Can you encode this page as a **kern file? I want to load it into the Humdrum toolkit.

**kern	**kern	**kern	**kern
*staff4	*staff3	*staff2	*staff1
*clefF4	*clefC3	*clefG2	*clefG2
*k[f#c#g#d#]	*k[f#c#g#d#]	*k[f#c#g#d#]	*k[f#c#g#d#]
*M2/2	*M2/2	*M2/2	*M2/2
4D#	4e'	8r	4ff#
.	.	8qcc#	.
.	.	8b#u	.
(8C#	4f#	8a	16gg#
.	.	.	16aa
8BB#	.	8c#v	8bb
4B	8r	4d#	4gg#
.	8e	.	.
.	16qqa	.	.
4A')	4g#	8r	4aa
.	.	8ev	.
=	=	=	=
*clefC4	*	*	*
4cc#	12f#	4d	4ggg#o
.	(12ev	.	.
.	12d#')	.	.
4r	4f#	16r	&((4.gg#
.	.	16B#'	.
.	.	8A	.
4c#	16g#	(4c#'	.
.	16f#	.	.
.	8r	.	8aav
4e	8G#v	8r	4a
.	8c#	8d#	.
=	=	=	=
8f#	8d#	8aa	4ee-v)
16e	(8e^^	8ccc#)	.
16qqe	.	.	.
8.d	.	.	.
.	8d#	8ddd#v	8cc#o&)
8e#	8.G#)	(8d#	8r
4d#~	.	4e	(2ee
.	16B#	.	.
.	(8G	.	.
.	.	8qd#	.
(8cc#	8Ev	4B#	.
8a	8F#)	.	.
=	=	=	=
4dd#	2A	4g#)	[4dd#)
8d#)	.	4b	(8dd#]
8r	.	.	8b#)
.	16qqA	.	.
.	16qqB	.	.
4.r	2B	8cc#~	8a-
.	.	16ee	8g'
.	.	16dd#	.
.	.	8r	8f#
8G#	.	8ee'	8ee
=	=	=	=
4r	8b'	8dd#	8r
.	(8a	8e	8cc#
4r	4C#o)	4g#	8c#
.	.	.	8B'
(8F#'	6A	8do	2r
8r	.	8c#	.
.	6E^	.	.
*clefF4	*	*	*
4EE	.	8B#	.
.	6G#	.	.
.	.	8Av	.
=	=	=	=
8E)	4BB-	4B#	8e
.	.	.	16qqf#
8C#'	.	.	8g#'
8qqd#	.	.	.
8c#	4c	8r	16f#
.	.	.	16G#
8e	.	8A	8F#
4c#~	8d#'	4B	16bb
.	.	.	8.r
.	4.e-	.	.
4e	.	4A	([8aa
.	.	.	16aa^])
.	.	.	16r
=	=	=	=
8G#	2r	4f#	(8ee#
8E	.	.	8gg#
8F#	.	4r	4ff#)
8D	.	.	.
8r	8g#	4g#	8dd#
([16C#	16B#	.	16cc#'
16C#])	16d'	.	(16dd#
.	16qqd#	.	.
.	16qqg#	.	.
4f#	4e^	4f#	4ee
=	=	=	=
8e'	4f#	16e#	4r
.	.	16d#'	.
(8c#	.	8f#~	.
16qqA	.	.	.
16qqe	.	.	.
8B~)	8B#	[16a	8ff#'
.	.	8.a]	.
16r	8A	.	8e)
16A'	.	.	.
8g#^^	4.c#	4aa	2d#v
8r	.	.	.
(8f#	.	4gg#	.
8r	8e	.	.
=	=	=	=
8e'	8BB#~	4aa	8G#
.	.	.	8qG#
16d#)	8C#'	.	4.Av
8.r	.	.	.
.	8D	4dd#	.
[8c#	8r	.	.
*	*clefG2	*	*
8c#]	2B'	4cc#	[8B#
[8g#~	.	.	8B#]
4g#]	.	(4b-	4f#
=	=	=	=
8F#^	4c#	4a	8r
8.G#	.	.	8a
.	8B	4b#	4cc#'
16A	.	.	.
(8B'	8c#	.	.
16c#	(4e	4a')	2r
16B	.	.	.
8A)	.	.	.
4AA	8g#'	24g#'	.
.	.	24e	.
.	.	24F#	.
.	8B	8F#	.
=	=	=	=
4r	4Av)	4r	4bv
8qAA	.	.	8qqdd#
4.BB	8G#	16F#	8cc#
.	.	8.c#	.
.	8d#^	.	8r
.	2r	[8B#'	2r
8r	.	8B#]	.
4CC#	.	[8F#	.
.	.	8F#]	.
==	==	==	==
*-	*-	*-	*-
+===+
Task description: Please gather every line of the listing above that contains the string "kern".

Solution:
Can you encode this page as a **kern file? I want to load it into the Humdrum toolkit.
**kern	**kern	**kern	**kern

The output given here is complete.